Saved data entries
★ ★ ★ ★ ★ ★ ★

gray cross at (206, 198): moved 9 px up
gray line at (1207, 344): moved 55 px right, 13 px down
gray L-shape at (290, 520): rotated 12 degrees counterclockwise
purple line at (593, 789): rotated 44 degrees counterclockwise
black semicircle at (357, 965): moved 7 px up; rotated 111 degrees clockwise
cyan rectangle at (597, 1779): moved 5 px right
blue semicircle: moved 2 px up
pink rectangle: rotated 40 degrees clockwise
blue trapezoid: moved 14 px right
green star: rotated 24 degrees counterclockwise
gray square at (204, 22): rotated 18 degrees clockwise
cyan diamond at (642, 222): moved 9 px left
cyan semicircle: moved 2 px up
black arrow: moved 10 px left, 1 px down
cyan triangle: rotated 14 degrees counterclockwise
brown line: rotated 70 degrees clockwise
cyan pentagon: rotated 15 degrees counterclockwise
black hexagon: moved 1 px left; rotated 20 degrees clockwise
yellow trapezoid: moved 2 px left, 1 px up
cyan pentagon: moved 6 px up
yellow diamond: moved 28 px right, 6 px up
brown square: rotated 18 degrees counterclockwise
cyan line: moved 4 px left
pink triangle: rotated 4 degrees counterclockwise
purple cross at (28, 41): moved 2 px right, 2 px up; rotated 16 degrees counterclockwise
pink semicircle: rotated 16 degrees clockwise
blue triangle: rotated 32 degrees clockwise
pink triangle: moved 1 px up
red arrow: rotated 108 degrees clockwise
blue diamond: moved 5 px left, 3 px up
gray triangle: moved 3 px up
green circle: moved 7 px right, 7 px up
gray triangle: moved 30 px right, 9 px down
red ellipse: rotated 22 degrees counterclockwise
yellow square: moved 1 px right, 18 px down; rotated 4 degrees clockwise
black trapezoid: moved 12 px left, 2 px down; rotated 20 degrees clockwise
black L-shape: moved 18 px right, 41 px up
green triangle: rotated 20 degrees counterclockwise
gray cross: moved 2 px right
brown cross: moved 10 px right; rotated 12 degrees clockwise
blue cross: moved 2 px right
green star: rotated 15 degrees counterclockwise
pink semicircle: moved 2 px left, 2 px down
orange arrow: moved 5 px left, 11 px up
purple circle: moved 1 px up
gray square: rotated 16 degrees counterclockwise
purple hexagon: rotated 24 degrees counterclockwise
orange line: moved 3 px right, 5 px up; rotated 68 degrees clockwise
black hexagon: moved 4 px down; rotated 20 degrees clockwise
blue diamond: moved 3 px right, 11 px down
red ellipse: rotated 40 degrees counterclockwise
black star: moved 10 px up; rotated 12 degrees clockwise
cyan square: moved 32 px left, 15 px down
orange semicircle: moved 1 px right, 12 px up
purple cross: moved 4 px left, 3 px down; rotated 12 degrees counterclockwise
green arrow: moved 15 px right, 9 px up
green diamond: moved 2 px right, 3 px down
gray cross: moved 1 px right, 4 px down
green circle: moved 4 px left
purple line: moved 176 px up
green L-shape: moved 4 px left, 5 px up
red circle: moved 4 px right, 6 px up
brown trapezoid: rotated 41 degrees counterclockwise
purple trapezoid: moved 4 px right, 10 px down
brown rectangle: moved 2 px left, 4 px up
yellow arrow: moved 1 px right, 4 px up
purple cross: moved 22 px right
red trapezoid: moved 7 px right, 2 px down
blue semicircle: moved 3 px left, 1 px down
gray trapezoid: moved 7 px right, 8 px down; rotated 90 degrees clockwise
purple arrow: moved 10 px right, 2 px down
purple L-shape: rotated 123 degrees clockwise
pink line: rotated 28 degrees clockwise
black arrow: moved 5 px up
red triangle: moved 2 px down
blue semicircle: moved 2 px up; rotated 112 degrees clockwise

★ ★ ★ ★ ★ ★ ★

*WHAT IS EXPECTED*
Repeat every line of the data above word for word, in the same order.

*RESULT OF THIS TASK*
gray cross at (206, 198): moved 9 px up
gray line at (1207, 344): moved 55 px right, 13 px down
gray L-shape at (290, 520): rotated 12 degrees counterclockwise
purple line at (593, 789): rotated 44 degrees counterclockwise
black semicircle at (357, 965): moved 7 px up; rotated 111 degrees clockwise
cyan rectangle at (597, 1779): moved 5 px right
blue semicircle: moved 2 px up
pink rectangle: rotated 40 degrees clockwise
blue trapezoid: moved 14 px right
green star: rotated 24 degrees counterclockwise
gray square at (204, 22): rotated 18 degrees clockwise
cyan diamond at (642, 222): moved 9 px left
cyan semicircle: moved 2 px up
black arrow: moved 10 px left, 1 px down
cyan triangle: rotated 14 degrees counterclockwise
brown line: rotated 70 degrees clockwise
cyan pentagon: rotated 15 degrees counterclockwise
black hexagon: moved 1 px left; rotated 20 degrees clockwise
yellow trapezoid: moved 2 px left, 1 px up
cyan pentagon: moved 6 px up
yellow diamond: moved 28 px right, 6 px up
brown square: rotated 18 degrees counterclockwise
cyan line: moved 4 px left
pink triangle: rotated 4 degrees counterclockwise
purple cross at (28, 41): moved 2 px right, 2 px up; rotated 16 degrees counterclockwise
pink semicircle: rotated 16 degrees clockwise
blue triangle: rotated 32 degrees clockwise
pink triangle: moved 1 px up
red arrow: rotated 108 degrees clockwise
blue diamond: moved 5 px left, 3 px up
gray triangle: moved 3 px up
green circle: moved 7 px right, 7 px up
gray triangle: moved 30 px right, 9 px down
red ellipse: rotated 22 degrees counterclockwise
yellow square: moved 1 px right, 18 px down; rotated 4 degrees clockwise
black trapezoid: moved 12 px left, 2 px down; rotated 20 degrees clockwise
black L-shape: moved 18 px right, 41 px up
green triangle: rotated 20 degrees counterclockwise
gray cross: moved 2 px right
brown cross: moved 10 px right; rotated 12 degrees clockwise
blue cross: moved 2 px right
green star: rotated 15 degrees counterclockwise
pink semicircle: moved 2 px left, 2 px down
orange arrow: moved 5 px left, 11 px up
purple circle: moved 1 px up
gray square: rotated 16 degrees counterclockwise
purple hexagon: rotated 24 degrees counterclockwise
orange line: moved 3 px right, 5 px up; rotated 68 degrees clockwise
black hexagon: moved 4 px down; rotated 20 degrees clockwise
blue diamond: moved 3 px right, 11 px down
red ellipse: rotated 40 degrees counterclockwise
black star: moved 10 px up; rotated 12 degrees clockwise
cyan square: moved 32 px left, 15 px down
orange semicircle: moved 1 px right, 12 px up
purple cross: moved 4 px left, 3 px down; rotated 12 degrees counterclockwise
green arrow: moved 15 px right, 9 px up
green diamond: moved 2 px right, 3 px down
gray cross: moved 1 px right, 4 px down
green circle: moved 4 px left
purple line: moved 176 px up
green L-shape: moved 4 px left, 5 px up
red circle: moved 4 px right, 6 px up
brown trapezoid: rotated 41 degrees counterclockwise
purple trapezoid: moved 4 px right, 10 px down
brown rectangle: moved 2 px left, 4 px up
yellow arrow: moved 1 px right, 4 px up
purple cross: moved 22 px right
red trapezoid: moved 7 px right, 2 px down
blue semicircle: moved 3 px left, 1 px down
gray trapezoid: moved 7 px right, 8 px down; rotated 90 degrees clockwise
purple arrow: moved 10 px right, 2 px down
purple L-shape: rotated 123 degrees clockwise
pink line: rotated 28 degrees clockwise
black arrow: moved 5 px up
red triangle: moved 2 px down
blue semicircle: moved 2 px up; rotated 112 degrees clockwise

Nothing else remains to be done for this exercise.